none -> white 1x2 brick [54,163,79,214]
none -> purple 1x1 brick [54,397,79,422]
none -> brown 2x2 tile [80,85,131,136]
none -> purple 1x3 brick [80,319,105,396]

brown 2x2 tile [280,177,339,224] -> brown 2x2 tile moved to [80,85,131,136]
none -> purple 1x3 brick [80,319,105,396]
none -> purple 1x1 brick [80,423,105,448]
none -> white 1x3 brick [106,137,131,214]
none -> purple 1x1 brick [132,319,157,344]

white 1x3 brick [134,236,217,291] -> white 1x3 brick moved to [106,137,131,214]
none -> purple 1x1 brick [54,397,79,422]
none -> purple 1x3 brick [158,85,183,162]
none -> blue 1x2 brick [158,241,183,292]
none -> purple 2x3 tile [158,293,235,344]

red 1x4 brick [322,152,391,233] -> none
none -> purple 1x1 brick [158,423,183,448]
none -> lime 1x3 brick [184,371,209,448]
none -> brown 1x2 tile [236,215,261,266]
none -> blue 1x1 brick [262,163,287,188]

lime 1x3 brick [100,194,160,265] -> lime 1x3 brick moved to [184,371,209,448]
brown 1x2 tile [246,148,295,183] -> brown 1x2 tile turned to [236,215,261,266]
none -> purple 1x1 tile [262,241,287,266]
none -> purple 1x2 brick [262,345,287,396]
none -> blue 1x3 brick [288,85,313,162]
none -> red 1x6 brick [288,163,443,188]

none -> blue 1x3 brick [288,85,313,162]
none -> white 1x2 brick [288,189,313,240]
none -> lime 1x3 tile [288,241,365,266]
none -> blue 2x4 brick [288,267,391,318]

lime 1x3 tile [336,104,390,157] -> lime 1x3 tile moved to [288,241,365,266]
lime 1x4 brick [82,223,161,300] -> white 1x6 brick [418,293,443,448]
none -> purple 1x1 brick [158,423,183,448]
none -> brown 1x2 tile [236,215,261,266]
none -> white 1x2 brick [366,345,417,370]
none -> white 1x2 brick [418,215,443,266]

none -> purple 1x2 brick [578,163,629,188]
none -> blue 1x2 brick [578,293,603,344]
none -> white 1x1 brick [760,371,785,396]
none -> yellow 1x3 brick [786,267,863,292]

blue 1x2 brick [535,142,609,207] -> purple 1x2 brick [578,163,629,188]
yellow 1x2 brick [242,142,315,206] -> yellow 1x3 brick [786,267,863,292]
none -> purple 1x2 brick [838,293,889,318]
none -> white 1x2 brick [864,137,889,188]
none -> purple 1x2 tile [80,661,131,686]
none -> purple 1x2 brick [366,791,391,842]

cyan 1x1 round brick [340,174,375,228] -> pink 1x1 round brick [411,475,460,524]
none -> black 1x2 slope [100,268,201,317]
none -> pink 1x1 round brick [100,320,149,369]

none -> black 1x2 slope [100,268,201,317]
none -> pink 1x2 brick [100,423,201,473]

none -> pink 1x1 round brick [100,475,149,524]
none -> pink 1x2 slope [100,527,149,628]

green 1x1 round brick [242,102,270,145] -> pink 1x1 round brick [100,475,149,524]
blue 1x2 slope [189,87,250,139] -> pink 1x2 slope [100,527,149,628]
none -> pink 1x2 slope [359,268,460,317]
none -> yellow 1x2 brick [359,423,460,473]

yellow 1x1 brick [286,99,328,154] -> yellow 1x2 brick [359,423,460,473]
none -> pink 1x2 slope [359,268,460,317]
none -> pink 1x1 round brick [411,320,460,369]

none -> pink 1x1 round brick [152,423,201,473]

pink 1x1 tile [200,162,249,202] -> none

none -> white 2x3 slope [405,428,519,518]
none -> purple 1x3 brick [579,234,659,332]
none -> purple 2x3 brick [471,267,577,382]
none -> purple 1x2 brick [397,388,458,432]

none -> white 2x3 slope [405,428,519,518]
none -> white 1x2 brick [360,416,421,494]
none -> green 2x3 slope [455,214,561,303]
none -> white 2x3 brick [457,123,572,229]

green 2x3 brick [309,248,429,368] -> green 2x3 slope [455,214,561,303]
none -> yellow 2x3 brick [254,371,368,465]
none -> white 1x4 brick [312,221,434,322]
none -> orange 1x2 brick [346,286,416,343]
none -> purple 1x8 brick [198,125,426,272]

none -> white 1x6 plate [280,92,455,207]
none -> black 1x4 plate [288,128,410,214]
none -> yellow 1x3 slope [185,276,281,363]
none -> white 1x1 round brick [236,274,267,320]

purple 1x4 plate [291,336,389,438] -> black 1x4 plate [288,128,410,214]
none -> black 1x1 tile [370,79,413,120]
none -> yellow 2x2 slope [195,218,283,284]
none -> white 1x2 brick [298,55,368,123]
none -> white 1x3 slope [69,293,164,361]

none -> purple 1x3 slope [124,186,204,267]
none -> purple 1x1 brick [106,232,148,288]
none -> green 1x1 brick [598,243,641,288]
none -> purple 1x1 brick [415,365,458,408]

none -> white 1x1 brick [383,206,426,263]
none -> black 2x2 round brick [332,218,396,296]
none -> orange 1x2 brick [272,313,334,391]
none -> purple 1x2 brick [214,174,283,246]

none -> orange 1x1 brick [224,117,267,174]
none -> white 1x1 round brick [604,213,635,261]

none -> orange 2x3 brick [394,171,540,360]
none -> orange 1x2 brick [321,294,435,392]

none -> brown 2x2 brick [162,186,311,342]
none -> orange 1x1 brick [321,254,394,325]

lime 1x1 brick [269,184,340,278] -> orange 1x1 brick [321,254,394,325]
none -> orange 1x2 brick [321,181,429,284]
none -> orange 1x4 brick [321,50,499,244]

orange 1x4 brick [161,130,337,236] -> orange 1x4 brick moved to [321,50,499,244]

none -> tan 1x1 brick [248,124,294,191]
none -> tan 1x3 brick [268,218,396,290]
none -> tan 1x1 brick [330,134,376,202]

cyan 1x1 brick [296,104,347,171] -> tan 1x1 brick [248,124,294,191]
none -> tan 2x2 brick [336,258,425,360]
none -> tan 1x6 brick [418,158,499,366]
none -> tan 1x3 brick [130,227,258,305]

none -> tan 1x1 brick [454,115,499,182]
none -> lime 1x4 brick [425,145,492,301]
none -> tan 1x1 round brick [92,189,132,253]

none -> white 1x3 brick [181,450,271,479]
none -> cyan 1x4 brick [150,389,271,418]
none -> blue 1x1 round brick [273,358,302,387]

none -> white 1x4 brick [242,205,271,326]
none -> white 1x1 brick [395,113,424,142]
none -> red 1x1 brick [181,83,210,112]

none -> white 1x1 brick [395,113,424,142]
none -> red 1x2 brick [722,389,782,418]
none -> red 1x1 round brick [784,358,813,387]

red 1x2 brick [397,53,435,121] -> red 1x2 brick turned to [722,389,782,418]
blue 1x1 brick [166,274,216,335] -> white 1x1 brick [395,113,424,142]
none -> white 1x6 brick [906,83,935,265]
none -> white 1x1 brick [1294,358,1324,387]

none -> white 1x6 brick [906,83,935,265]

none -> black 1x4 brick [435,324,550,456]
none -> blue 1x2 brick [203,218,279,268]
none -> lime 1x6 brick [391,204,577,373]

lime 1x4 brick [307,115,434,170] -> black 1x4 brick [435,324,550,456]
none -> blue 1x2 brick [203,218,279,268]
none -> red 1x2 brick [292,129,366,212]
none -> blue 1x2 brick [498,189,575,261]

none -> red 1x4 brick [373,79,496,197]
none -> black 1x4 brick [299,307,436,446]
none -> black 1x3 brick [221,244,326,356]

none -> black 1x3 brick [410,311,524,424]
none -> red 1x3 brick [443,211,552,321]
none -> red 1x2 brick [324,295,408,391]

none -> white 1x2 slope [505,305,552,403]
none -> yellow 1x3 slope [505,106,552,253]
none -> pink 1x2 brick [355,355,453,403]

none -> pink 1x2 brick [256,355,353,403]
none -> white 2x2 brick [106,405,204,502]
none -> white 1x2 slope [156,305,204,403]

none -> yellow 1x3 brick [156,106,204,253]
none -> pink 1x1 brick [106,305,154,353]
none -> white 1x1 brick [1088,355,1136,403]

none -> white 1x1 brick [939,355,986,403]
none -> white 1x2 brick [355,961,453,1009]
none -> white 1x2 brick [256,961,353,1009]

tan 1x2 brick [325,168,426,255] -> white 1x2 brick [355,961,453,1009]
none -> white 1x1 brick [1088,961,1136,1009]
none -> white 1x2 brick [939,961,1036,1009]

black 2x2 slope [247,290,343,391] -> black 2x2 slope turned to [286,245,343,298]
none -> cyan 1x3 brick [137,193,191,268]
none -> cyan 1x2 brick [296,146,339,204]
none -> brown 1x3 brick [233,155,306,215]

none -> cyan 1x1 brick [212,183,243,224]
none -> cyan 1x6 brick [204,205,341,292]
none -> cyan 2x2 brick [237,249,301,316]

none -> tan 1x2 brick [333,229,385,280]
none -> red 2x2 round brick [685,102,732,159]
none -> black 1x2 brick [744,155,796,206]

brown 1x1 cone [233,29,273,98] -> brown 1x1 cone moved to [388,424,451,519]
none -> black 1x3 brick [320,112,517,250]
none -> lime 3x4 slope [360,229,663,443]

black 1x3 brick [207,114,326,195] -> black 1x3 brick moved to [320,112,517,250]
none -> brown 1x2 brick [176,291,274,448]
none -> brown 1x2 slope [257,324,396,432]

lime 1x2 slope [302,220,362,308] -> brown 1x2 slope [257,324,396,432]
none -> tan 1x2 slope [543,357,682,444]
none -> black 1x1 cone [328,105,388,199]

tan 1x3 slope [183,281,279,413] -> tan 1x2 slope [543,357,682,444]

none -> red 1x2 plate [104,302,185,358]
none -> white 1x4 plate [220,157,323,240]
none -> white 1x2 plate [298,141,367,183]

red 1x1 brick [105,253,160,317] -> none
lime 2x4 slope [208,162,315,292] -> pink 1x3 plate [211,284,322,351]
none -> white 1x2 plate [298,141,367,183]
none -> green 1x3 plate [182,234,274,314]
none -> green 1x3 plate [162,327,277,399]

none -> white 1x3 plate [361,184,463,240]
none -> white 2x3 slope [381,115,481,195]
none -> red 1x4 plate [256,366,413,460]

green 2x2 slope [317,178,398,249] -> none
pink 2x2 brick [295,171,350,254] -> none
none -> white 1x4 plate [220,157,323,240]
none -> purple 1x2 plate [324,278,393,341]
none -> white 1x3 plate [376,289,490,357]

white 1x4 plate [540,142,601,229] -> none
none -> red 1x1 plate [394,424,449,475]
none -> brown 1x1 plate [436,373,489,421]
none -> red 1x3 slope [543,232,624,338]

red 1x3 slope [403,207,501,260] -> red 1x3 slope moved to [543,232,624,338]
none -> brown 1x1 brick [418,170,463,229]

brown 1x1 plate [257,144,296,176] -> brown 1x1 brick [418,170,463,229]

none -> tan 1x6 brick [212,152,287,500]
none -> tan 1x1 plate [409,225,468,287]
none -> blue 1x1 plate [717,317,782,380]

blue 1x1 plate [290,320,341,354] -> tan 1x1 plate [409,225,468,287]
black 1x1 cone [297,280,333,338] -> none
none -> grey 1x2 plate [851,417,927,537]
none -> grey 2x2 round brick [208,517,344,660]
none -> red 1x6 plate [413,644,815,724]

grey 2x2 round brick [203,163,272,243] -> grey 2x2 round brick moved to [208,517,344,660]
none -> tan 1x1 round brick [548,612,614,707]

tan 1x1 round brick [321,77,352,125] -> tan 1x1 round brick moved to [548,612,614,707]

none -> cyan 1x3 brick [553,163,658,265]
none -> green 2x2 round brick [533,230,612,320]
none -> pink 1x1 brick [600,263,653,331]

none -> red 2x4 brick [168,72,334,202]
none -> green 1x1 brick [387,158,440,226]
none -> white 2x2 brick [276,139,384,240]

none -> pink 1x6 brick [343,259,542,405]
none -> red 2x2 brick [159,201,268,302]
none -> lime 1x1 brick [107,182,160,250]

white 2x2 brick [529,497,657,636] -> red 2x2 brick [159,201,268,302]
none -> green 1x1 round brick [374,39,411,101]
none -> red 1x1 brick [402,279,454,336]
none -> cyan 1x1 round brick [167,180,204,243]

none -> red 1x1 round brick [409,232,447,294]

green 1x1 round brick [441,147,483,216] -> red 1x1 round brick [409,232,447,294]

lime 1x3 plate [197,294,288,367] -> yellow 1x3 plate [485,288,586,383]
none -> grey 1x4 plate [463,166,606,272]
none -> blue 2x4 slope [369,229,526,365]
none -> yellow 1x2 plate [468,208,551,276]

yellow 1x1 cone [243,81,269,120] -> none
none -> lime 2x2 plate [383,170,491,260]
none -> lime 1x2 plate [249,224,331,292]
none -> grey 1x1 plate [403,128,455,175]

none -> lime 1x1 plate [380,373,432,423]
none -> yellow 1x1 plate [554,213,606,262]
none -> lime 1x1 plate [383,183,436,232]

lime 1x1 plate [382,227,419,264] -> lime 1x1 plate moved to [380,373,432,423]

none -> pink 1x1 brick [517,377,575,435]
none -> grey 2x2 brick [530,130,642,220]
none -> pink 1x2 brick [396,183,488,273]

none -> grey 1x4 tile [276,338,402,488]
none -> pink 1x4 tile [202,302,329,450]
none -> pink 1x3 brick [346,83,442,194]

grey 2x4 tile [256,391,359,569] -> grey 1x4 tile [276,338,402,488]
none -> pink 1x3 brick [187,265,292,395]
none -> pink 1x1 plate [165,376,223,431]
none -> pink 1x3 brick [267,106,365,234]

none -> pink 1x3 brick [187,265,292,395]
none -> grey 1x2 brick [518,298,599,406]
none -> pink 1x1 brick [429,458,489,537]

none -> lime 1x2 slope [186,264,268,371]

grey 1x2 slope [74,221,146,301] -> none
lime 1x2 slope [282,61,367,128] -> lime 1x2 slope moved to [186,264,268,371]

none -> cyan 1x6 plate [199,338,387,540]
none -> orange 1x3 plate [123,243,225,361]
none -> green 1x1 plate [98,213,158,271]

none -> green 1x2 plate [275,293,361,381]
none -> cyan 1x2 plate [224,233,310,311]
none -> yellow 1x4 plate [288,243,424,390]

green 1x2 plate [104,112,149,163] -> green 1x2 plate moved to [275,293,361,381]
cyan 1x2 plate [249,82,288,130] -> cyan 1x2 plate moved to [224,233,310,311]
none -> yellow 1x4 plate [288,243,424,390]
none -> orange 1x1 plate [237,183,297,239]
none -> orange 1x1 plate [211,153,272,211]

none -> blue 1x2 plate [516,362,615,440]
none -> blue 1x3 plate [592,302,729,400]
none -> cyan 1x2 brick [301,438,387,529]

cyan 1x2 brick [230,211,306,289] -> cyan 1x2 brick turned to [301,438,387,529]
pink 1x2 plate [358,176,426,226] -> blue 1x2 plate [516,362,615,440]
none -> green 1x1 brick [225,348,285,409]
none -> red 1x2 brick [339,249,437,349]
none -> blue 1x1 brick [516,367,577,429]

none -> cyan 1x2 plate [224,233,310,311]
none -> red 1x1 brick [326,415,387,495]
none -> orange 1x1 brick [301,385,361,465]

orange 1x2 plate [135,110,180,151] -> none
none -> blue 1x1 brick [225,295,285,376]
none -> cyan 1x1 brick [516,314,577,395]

——————

:: YOUR TASK ::
Give back, unchanged, the run of lines in the listing above that begins at the line containing "none -> green 2x3 slope [455,214,561,303]" and ends at the line containing "none -> yellow 1x3 slope [185,276,281,363]", both included.

:: RESULT BELOW ::
none -> green 2x3 slope [455,214,561,303]
none -> white 2x3 brick [457,123,572,229]

green 2x3 brick [309,248,429,368] -> green 2x3 slope [455,214,561,303]
none -> yellow 2x3 brick [254,371,368,465]
none -> white 1x4 brick [312,221,434,322]
none -> orange 1x2 brick [346,286,416,343]
none -> purple 1x8 brick [198,125,426,272]

none -> white 1x6 plate [280,92,455,207]
none -> black 1x4 plate [288,128,410,214]
none -> yellow 1x3 slope [185,276,281,363]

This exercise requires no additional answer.